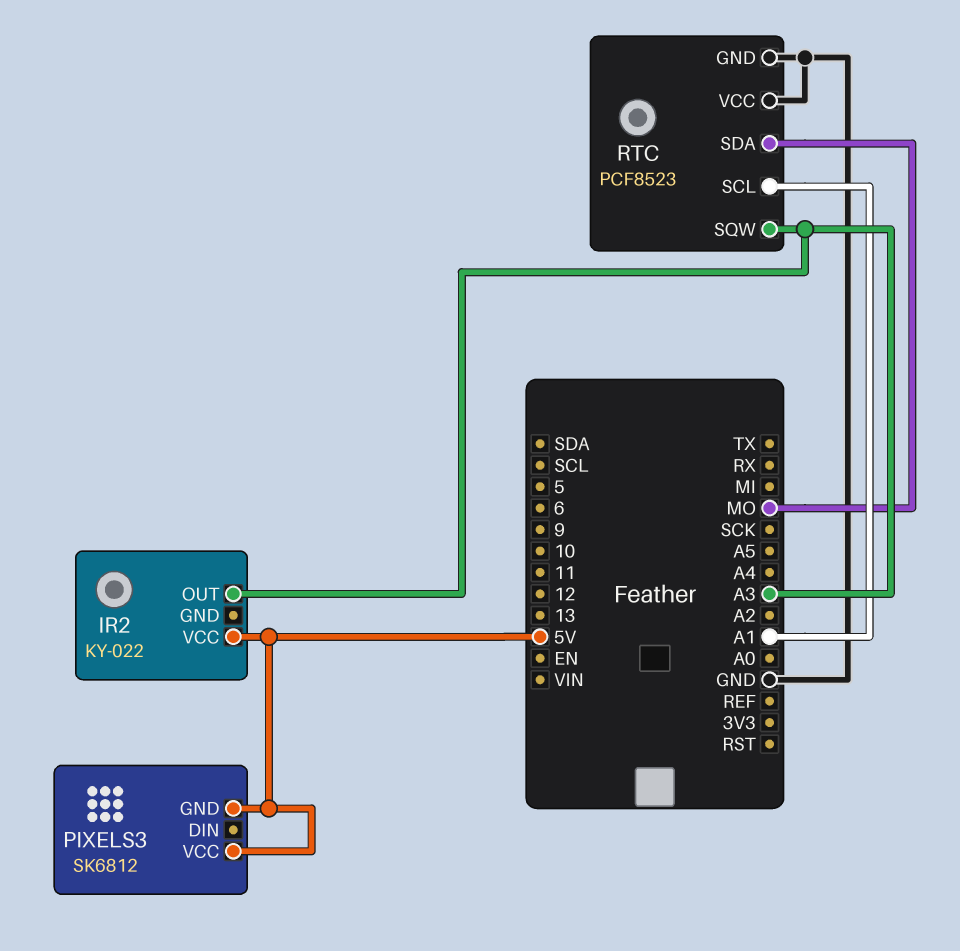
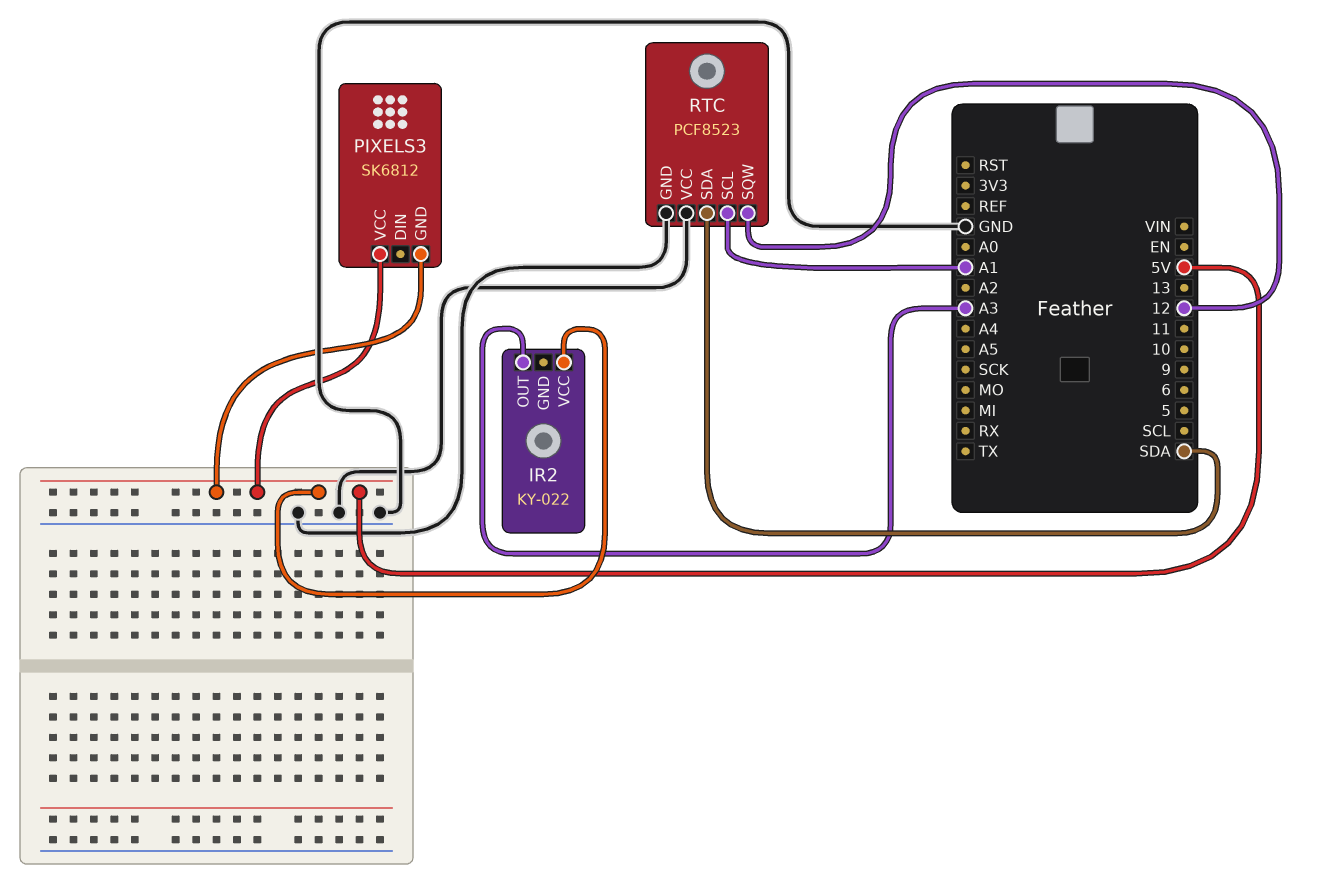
RTC pin SDA: MO -> SDA
RTC pin SQW: A3 -> 12

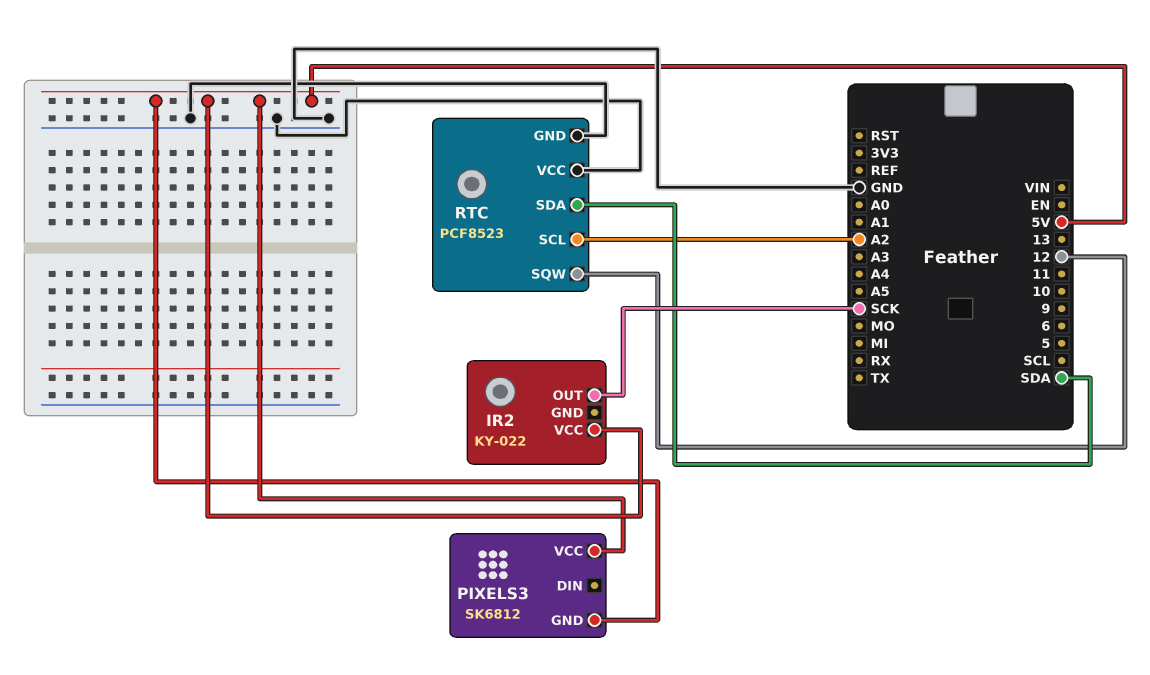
IR2 pin OUT: A3 -> SCK
RTC pin SCL: A1 -> A2

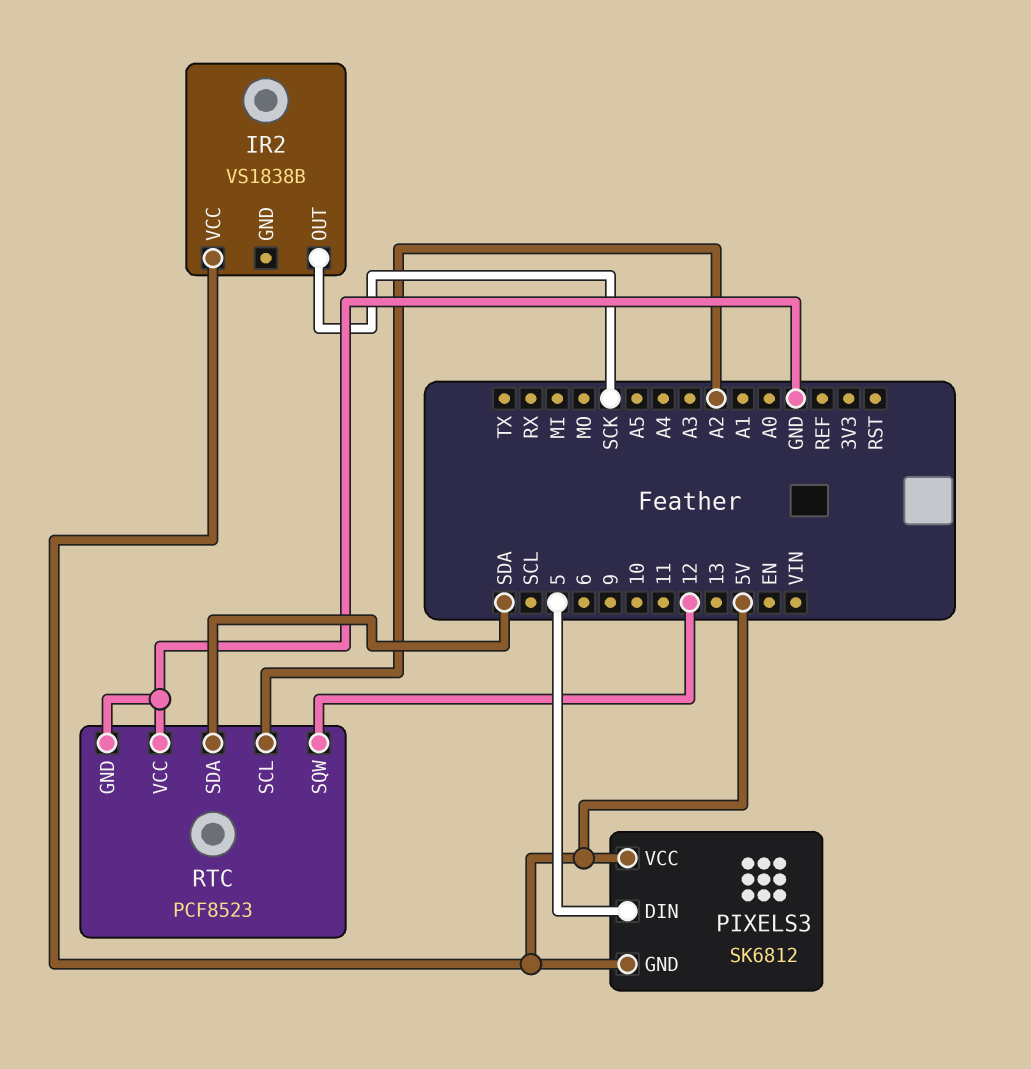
IR2: KY-022 -> VS1838B
PIXELS3 pin DIN: none -> 5

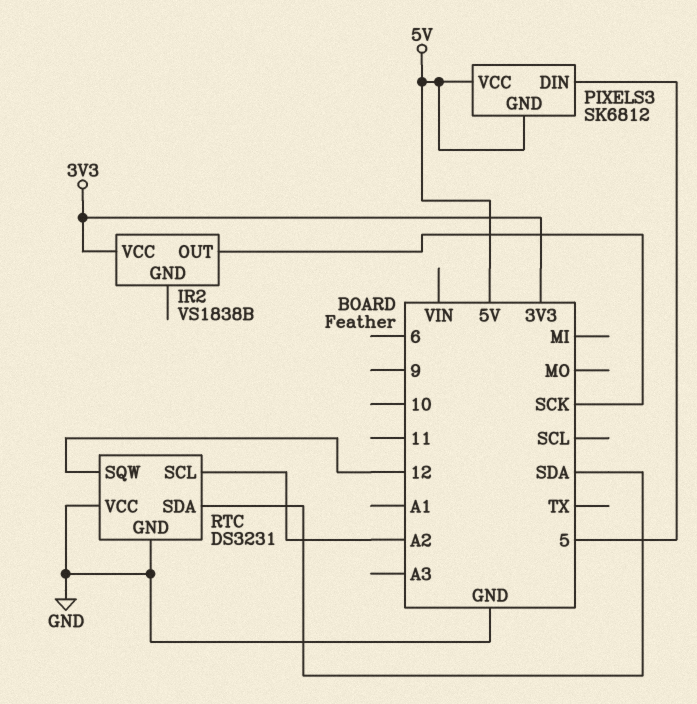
IR2 pin VCC: 5V -> 3V3
RTC: PCF8523 -> DS3231

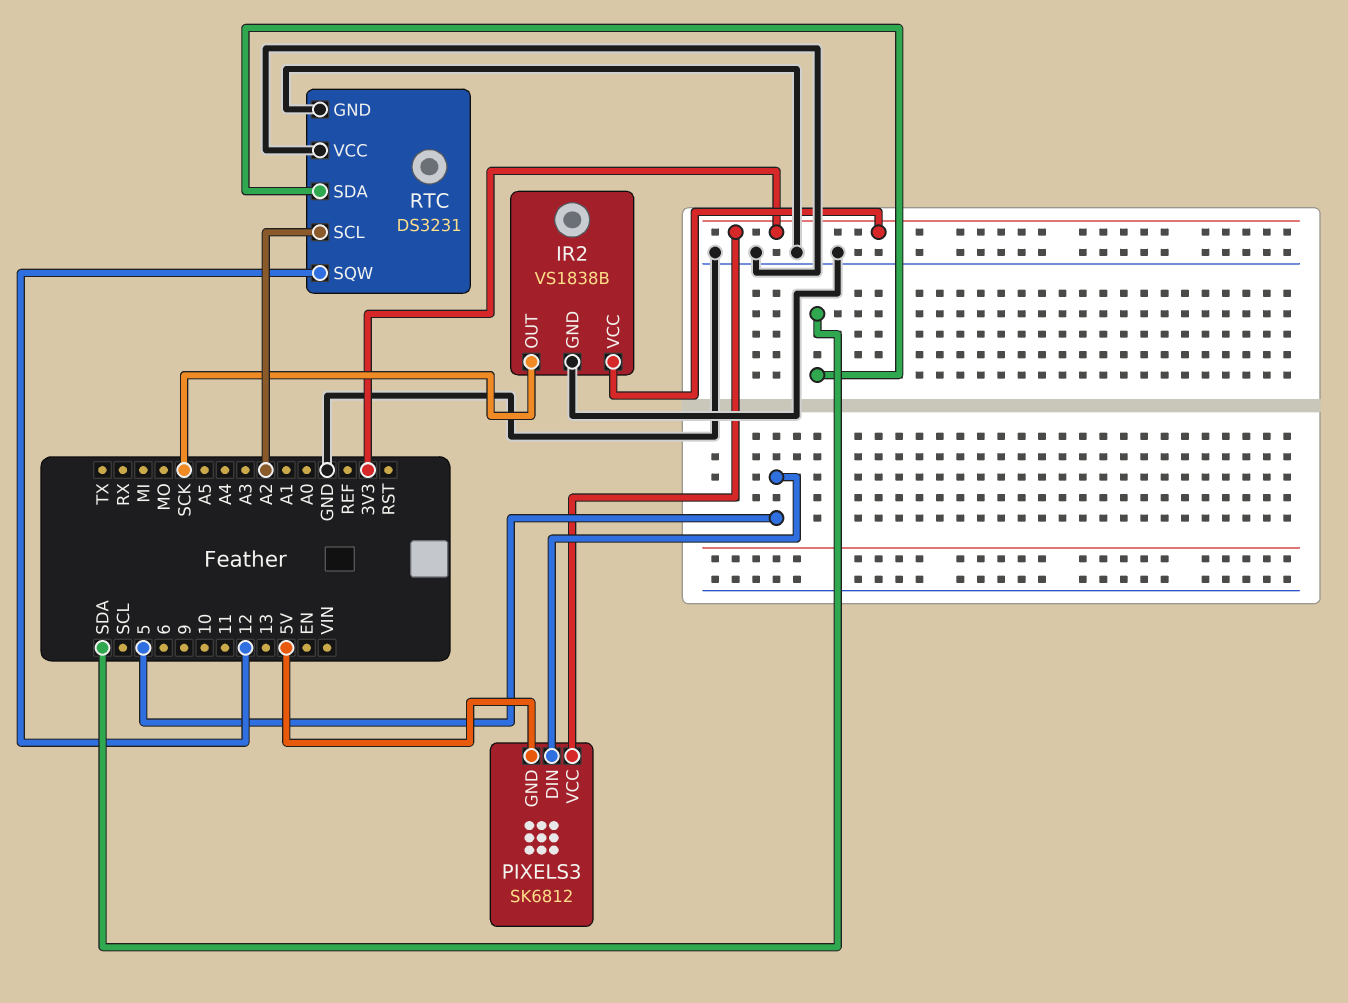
IR2 pin GND: none -> GND
PIXELS3 pin VCC: 5V -> 3V3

WORK INSTRUCTION >>
Leaving out the pictures, reproduce the whole listing above exactly.

FINISHED TASK >>
RTC pin SDA: MO -> SDA
RTC pin SQW: A3 -> 12

IR2 pin OUT: A3 -> SCK
RTC pin SCL: A1 -> A2

IR2: KY-022 -> VS1838B
PIXELS3 pin DIN: none -> 5

IR2 pin VCC: 5V -> 3V3
RTC: PCF8523 -> DS3231

IR2 pin GND: none -> GND
PIXELS3 pin VCC: 5V -> 3V3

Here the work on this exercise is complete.